[Start of Attachment]

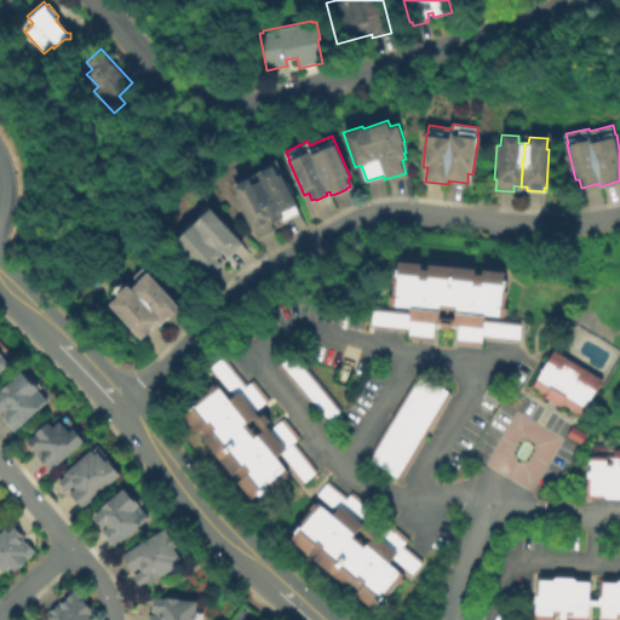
[(258,237),(253,228),(252,228),(235,196),(239,194),(234,184),(277,161),(298,204),(296,205),(300,213),(283,222),(281,218),(271,223),(275,229),(258,237)]
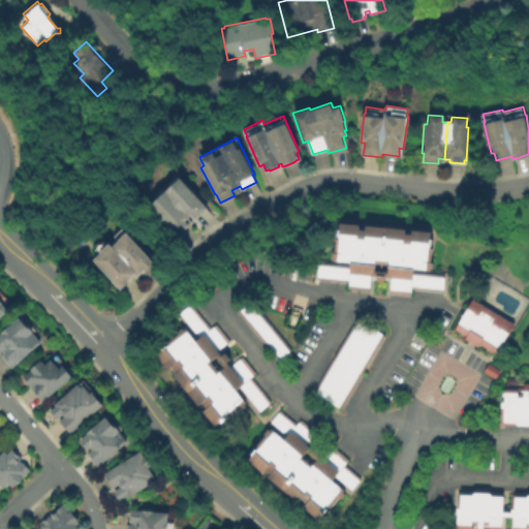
[(147,206),(154,198),(153,196),(161,189),(162,191),(169,184),(168,183),(176,175),(178,177),(178,176),(208,208),(192,222),(187,218),(185,220),(189,225),(177,238),(147,206)]
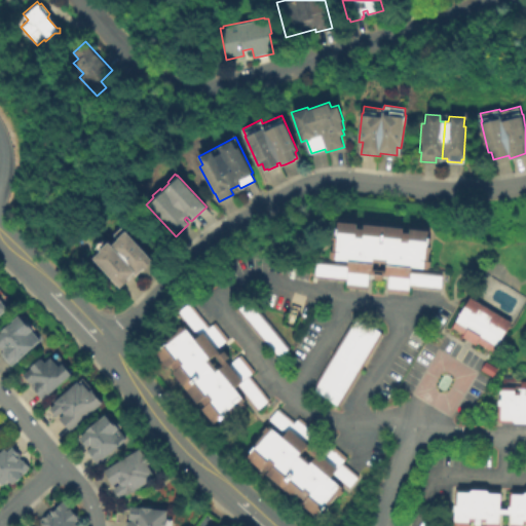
[(428,269),(412,268),(412,270),(443,273),(442,290),(410,287),(409,294),(388,292),(389,276),(383,275),(382,280),(375,280),(376,274),(369,274),(368,290),(347,288),(348,280),(316,277),(318,262),(348,264),(349,261),(333,259),(333,258),(330,258),(331,251),(334,251),(335,236),(337,236),(338,220),(358,223),(358,227),(364,228),(365,223),(404,227),(404,232),(411,232),(411,228),(428,229),(427,247),(430,247),(429,260),(431,260),(430,267),(428,267),(428,269)]
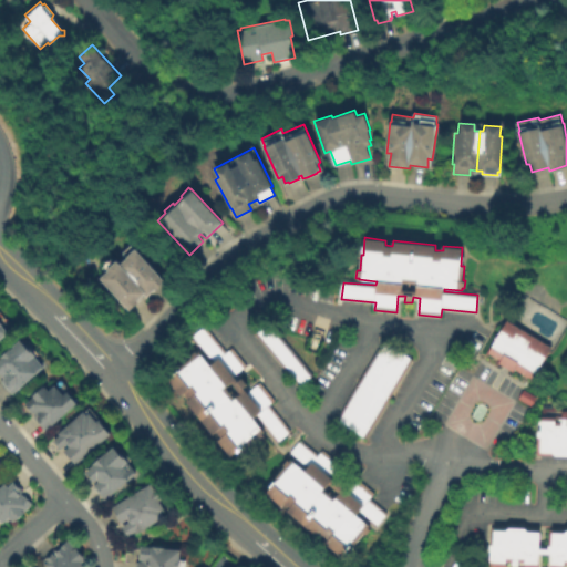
[(132,248),(131,250),(127,246),(120,253),(123,257),(116,264),(143,292),(141,295),(143,297),(151,289),(153,291),(163,281),(132,248)]
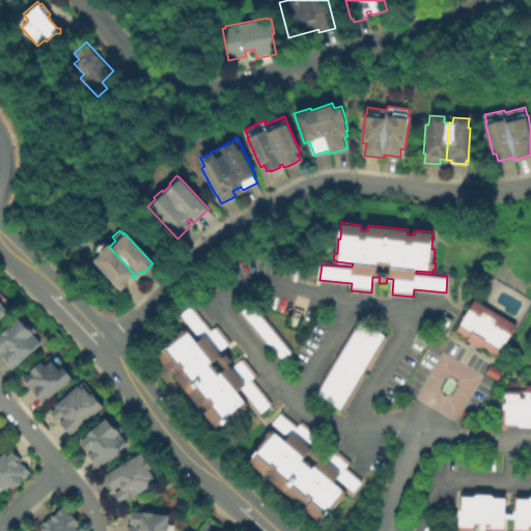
[(91,260),(96,255),(92,250),(100,243),(103,246),(106,244),(109,247),(134,274),(132,276),(126,281),(127,282),(118,290),(91,260)]
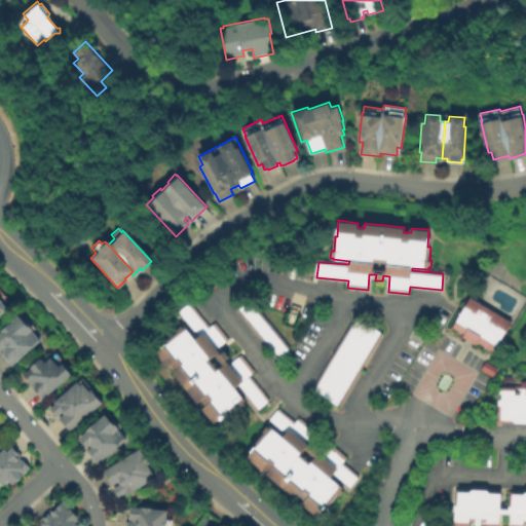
[(495,351),(479,342),(477,345),(463,337),(464,334),(452,327),(471,297),(513,323),(495,351)]
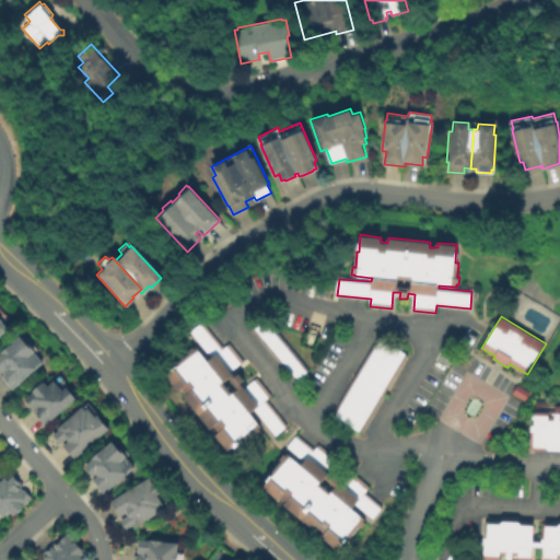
[(295,382),(253,331),(267,319),(310,370),(295,382)]
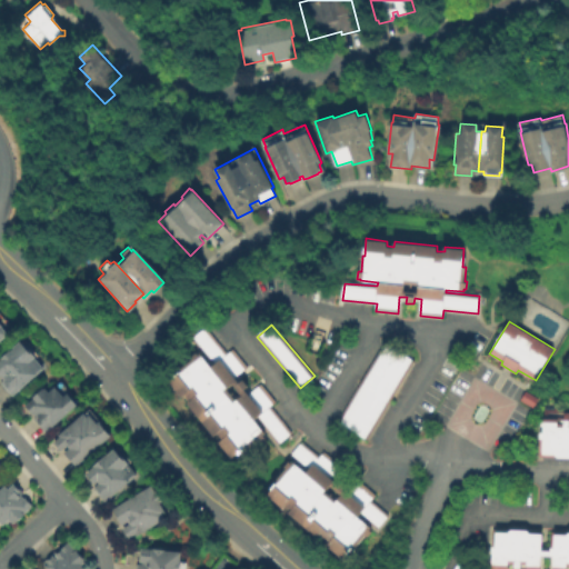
[(200,353),(211,367),(215,365),(192,339),(206,327),(228,353),(232,349),(248,367),(235,378),(238,382),(242,379),(248,386),(243,389),(248,395),(261,385),(276,401),(270,406),(291,432),(278,443),(257,418),(255,419),(266,433),(263,436),(265,437),(260,441),(258,439),(246,449),(245,448),(232,458),(220,443),(223,440),(218,433),(215,436),(187,403),(191,400),(186,395),(182,397),(170,382),(183,371),(181,369),(193,359),(192,357),(197,353),(198,355),(200,353)]
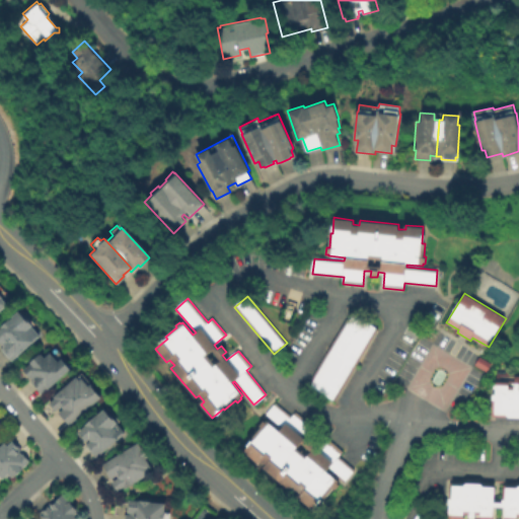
[(0,342),(0,326),(1,326),(0,325),(9,318),(9,319),(11,317),(11,316),(17,310),(41,337),(11,362),(1,349),(4,347),(0,342)]
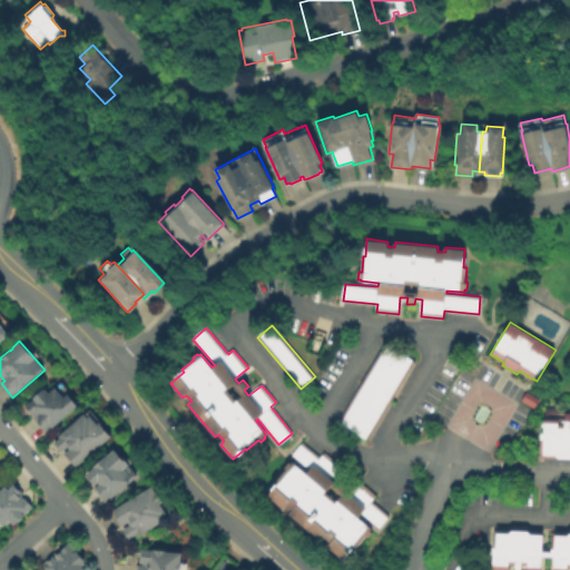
[(414,362),(367,440),(338,422),(385,344),(414,362)]
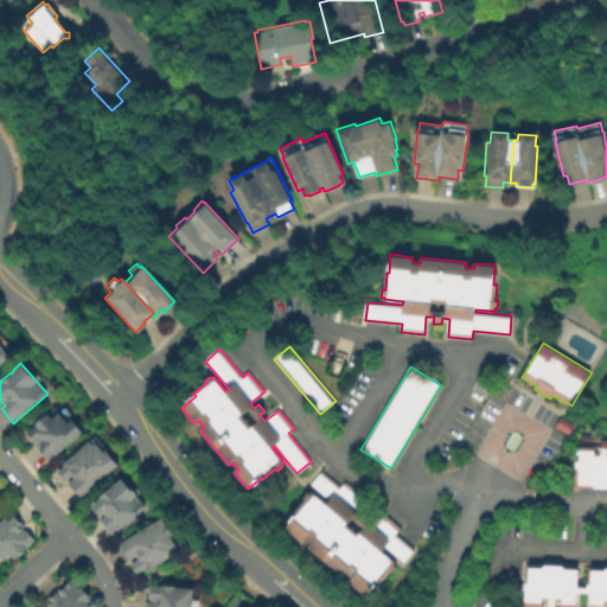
[(27,433),(36,426),(34,423),(45,414),(46,415),(49,414),(51,417),(58,413),(66,422),(71,419),(83,433),(49,461),(36,447),(38,445),(34,441),(27,433)]
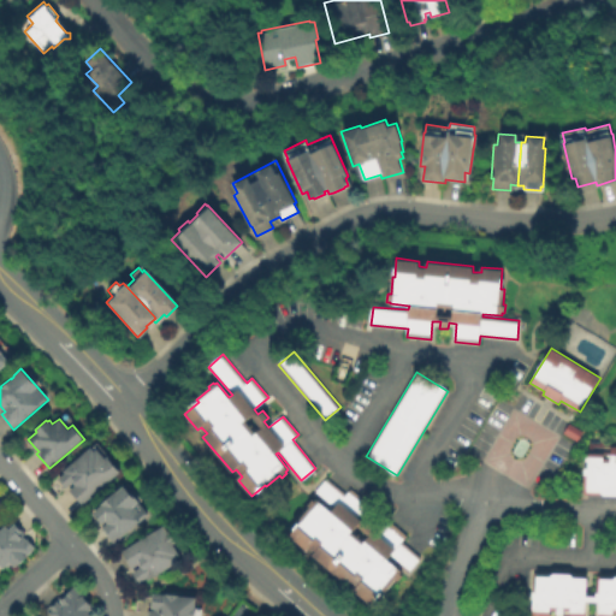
[(570,422),(585,431),(579,442),(564,433),(570,422)]
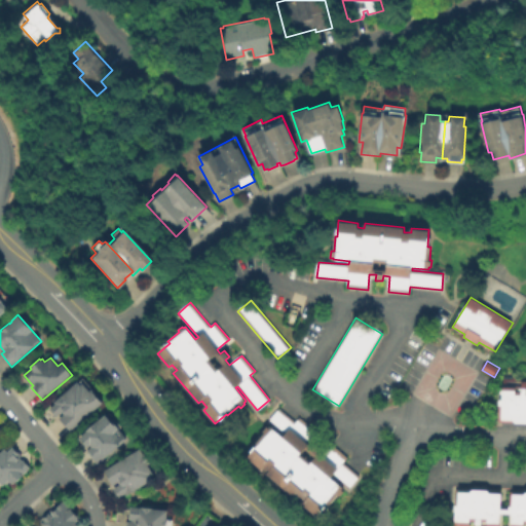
[(504,375),(525,375),(525,423),(516,423),(513,420),(502,419),(502,406),(499,406),(499,400),(502,400),(504,375)]
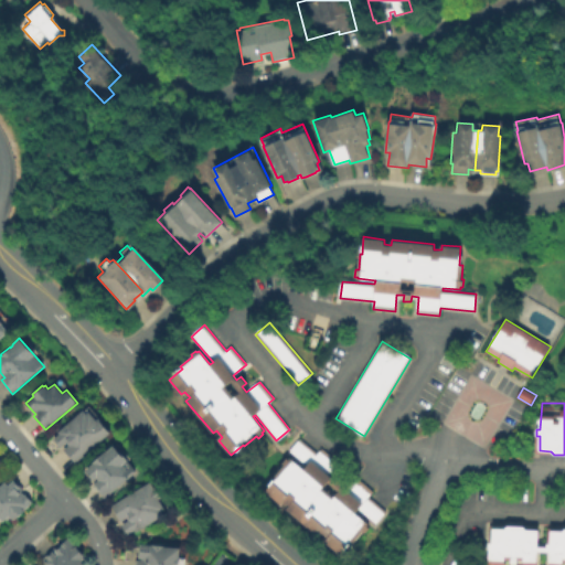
[(110,433),(75,464),(64,449),(68,445),(66,443),(61,447),(54,438),(60,434),(57,432),(83,409),(86,413),(88,411),(98,422),(99,420),(110,433)]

[End of Attachment]

The material must be returned exactly, with its pictures omitted.

→ **Expected output**
[(258,237),(253,228),(252,228),(235,196),(239,194),(234,184),(277,161),(298,204),(296,205),(300,213),(283,222),(281,218),(271,223),(275,229),(258,237)]
[(147,206),(154,198),(153,196),(161,189),(162,191),(169,184),(168,183),(176,175),(178,177),(178,176),(208,208),(192,222),(187,218),(185,220),(189,225),(177,238),(147,206)]
[(428,269),(412,268),(412,270),(443,273),(442,290),(410,287),(409,294),(388,292),(389,276),(383,275),(382,280),(375,280),(376,274),(369,274),(368,290),(347,288),(348,280),(316,277),(318,262),(348,264),(349,261),(333,259),(333,258),(330,258),(331,251),(334,251),(335,236),(337,236),(338,220),(358,223),(358,227),(364,228),(365,223),(404,227),(404,232),(411,232),(411,228),(428,229),(427,247),(430,247),(429,260),(431,260),(430,267),(428,267),(428,269)]
[(132,248),(131,250),(127,246),(120,253),(123,257),(116,264),(143,292),(141,295),(143,297),(151,289),(153,291),(163,281),(132,248)]
[(91,260),(96,255),(92,250),(100,243),(103,246),(106,244),(109,247),(134,274),(132,276),(126,281),(127,282),(118,290),(91,260)]
[(495,351),(479,342),(477,345),(463,337),(464,334),(452,327),(471,297),(513,323),(495,351)]
[(295,382),(253,331),(267,319),(310,370),(295,382)]
[(200,353),(211,367),(215,365),(192,339),(206,327),(228,353),(232,349),(248,367),(235,378),(238,382),(242,379),(248,386),(243,389),(248,395),(261,385),(276,401),(270,406),(291,432),(278,443),(257,418),(255,419),(266,433),(263,436),(265,437),(260,441),(258,439),(246,449),(245,448),(232,458),(220,443),(223,440),(218,433),(215,436),(187,403),(191,400),(186,395),(182,397),(170,382),(183,371),(181,369),(193,359),(192,357),(197,353),(198,355),(200,353)]
[(0,342),(0,326),(1,326),(0,325),(9,318),(9,319),(11,317),(11,316),(17,310),(41,337),(11,362),(1,349),(4,347),(0,342)]
[(414,362),(367,440),(338,422),(385,344),(414,362)]
[(27,433),(36,426),(34,423),(45,414),(46,415),(49,414),(51,417),(58,413),(66,422),(71,419),(83,433),(49,461),(36,447),(38,445),(34,441),(27,433)]
[(570,422),(585,431),(579,442),(564,433),(570,422)]
[(504,375),(525,375),(525,423),(516,423),(513,420),(502,419),(502,406),(499,406),(499,400),(502,400),(504,375)]
[(110,433),(75,464),(64,449),(68,445),(66,443),(61,447),(54,438),(60,434),(57,432),(83,409),(86,413),(88,411),(98,422),(99,420),(110,433)]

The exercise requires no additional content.